**Data extract:**
━━━━━━━━

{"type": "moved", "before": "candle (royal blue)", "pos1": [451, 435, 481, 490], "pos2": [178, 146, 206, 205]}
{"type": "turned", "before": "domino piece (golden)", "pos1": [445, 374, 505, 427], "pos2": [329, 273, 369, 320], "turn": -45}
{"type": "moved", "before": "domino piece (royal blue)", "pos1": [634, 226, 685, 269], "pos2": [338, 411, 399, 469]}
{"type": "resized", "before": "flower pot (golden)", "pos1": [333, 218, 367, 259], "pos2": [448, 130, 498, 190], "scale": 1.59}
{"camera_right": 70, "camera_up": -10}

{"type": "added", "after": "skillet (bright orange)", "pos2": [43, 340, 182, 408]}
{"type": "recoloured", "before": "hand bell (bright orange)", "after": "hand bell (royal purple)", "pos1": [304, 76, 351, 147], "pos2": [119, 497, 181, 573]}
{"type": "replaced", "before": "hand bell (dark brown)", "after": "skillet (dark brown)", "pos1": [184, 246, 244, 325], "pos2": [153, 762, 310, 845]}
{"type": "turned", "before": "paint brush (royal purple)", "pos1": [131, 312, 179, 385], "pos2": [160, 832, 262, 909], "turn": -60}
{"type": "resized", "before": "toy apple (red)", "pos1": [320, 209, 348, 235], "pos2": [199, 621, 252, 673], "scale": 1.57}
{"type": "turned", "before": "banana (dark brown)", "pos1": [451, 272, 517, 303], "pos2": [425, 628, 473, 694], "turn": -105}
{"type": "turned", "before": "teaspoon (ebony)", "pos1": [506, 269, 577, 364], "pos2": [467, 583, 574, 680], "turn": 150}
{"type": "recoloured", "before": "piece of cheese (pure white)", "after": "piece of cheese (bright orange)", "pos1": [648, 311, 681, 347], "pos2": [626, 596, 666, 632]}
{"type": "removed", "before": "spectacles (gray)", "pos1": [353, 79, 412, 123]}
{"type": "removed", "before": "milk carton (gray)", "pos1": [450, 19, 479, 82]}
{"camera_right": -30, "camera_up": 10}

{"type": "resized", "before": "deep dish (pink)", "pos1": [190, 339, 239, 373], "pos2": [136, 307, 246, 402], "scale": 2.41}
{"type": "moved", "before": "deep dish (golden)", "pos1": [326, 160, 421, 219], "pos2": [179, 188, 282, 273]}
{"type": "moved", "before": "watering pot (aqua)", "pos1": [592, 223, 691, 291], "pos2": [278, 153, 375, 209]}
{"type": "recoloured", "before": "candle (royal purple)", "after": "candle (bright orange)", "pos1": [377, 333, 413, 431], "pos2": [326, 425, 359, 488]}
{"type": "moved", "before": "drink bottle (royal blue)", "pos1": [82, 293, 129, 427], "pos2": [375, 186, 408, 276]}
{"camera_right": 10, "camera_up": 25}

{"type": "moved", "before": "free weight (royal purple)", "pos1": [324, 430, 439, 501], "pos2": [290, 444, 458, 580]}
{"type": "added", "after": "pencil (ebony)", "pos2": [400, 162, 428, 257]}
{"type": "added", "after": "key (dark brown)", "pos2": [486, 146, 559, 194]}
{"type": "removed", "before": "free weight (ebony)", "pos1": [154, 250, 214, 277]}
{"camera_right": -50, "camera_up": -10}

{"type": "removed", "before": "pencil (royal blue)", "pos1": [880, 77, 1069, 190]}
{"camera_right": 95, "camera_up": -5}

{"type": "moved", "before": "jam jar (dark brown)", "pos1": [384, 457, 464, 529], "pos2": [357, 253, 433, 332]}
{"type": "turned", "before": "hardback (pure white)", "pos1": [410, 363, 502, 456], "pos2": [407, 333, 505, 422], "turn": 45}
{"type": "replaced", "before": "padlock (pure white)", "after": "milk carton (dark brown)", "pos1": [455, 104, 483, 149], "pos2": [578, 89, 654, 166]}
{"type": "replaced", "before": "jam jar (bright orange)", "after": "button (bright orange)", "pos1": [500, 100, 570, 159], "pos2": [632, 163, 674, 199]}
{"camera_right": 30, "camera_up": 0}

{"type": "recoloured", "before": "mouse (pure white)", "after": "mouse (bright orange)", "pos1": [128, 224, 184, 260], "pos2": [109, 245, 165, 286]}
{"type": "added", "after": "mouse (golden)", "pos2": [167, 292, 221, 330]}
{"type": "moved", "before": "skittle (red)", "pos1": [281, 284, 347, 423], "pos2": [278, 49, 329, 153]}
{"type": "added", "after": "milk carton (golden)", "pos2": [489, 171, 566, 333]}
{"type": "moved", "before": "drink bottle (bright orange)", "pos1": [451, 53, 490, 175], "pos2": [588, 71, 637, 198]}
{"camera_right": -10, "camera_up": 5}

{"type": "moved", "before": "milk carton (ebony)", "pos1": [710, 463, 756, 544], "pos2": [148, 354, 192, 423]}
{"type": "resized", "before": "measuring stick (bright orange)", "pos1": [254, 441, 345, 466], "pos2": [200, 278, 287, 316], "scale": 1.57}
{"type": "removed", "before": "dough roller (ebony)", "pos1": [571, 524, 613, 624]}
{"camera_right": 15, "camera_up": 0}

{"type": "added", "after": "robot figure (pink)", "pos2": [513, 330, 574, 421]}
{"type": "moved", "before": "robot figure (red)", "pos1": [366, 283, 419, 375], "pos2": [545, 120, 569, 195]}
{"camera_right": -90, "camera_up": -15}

━━━━━━━━

**Work to complete:**
Every line in the material must be retyped exactly, with none omitted.

**Result for this task:**
{"type": "moved", "before": "candle (royal blue)", "pos1": [451, 435, 481, 490], "pos2": [178, 146, 206, 205]}
{"type": "turned", "before": "domino piece (golden)", "pos1": [445, 374, 505, 427], "pos2": [329, 273, 369, 320], "turn": -45}
{"type": "moved", "before": "domino piece (royal blue)", "pos1": [634, 226, 685, 269], "pos2": [338, 411, 399, 469]}
{"type": "resized", "before": "flower pot (golden)", "pos1": [333, 218, 367, 259], "pos2": [448, 130, 498, 190], "scale": 1.59}
{"camera_right": 70, "camera_up": -10}

{"type": "added", "after": "skillet (bright orange)", "pos2": [43, 340, 182, 408]}
{"type": "recoloured", "before": "hand bell (bright orange)", "after": "hand bell (royal purple)", "pos1": [304, 76, 351, 147], "pos2": [119, 497, 181, 573]}
{"type": "replaced", "before": "hand bell (dark brown)", "after": "skillet (dark brown)", "pos1": [184, 246, 244, 325], "pos2": [153, 762, 310, 845]}
{"type": "turned", "before": "paint brush (royal purple)", "pos1": [131, 312, 179, 385], "pos2": [160, 832, 262, 909], "turn": -60}
{"type": "resized", "before": "toy apple (red)", "pos1": [320, 209, 348, 235], "pos2": [199, 621, 252, 673], "scale": 1.57}
{"type": "turned", "before": "banana (dark brown)", "pos1": [451, 272, 517, 303], "pos2": [425, 628, 473, 694], "turn": -105}
{"type": "turned", "before": "teaspoon (ebony)", "pos1": [506, 269, 577, 364], "pos2": [467, 583, 574, 680], "turn": 150}
{"type": "recoloured", "before": "piece of cheese (pure white)", "after": "piece of cheese (bright orange)", "pos1": [648, 311, 681, 347], "pos2": [626, 596, 666, 632]}
{"type": "removed", "before": "spectacles (gray)", "pos1": [353, 79, 412, 123]}
{"type": "removed", "before": "milk carton (gray)", "pos1": [450, 19, 479, 82]}
{"camera_right": -30, "camera_up": 10}

{"type": "resized", "before": "deep dish (pink)", "pos1": [190, 339, 239, 373], "pos2": [136, 307, 246, 402], "scale": 2.41}
{"type": "moved", "before": "deep dish (golden)", "pos1": [326, 160, 421, 219], "pos2": [179, 188, 282, 273]}
{"type": "moved", "before": "watering pot (aqua)", "pos1": [592, 223, 691, 291], "pos2": [278, 153, 375, 209]}
{"type": "recoloured", "before": "candle (royal purple)", "after": "candle (bright orange)", "pos1": [377, 333, 413, 431], "pos2": [326, 425, 359, 488]}
{"type": "moved", "before": "drink bottle (royal blue)", "pos1": [82, 293, 129, 427], "pos2": [375, 186, 408, 276]}
{"camera_right": 10, "camera_up": 25}

{"type": "moved", "before": "free weight (royal purple)", "pos1": [324, 430, 439, 501], "pos2": [290, 444, 458, 580]}
{"type": "added", "after": "pencil (ebony)", "pos2": [400, 162, 428, 257]}
{"type": "added", "after": "key (dark brown)", "pos2": [486, 146, 559, 194]}
{"type": "removed", "before": "free weight (ebony)", "pos1": [154, 250, 214, 277]}
{"camera_right": -50, "camera_up": -10}

{"type": "removed", "before": "pencil (royal blue)", "pos1": [880, 77, 1069, 190]}
{"camera_right": 95, "camera_up": -5}

{"type": "moved", "before": "jam jar (dark brown)", "pos1": [384, 457, 464, 529], "pos2": [357, 253, 433, 332]}
{"type": "turned", "before": "hardback (pure white)", "pos1": [410, 363, 502, 456], "pos2": [407, 333, 505, 422], "turn": 45}
{"type": "replaced", "before": "padlock (pure white)", "after": "milk carton (dark brown)", "pos1": [455, 104, 483, 149], "pos2": [578, 89, 654, 166]}
{"type": "replaced", "before": "jam jar (bright orange)", "after": "button (bright orange)", "pos1": [500, 100, 570, 159], "pos2": [632, 163, 674, 199]}
{"camera_right": 30, "camera_up": 0}

{"type": "recoloured", "before": "mouse (pure white)", "after": "mouse (bright orange)", "pos1": [128, 224, 184, 260], "pos2": [109, 245, 165, 286]}
{"type": "added", "after": "mouse (golden)", "pos2": [167, 292, 221, 330]}
{"type": "moved", "before": "skittle (red)", "pos1": [281, 284, 347, 423], "pos2": [278, 49, 329, 153]}
{"type": "added", "after": "milk carton (golden)", "pos2": [489, 171, 566, 333]}
{"type": "moved", "before": "drink bottle (bright orange)", "pos1": [451, 53, 490, 175], "pos2": [588, 71, 637, 198]}
{"camera_right": -10, "camera_up": 5}

{"type": "moved", "before": "milk carton (ebony)", "pos1": [710, 463, 756, 544], "pos2": [148, 354, 192, 423]}
{"type": "resized", "before": "measuring stick (bright orange)", "pos1": [254, 441, 345, 466], "pos2": [200, 278, 287, 316], "scale": 1.57}
{"type": "removed", "before": "dough roller (ebony)", "pos1": [571, 524, 613, 624]}
{"camera_right": 15, "camera_up": 0}

{"type": "added", "after": "robot figure (pink)", "pos2": [513, 330, 574, 421]}
{"type": "moved", "before": "robot figure (red)", "pos1": [366, 283, 419, 375], "pos2": [545, 120, 569, 195]}
{"camera_right": -90, "camera_up": -15}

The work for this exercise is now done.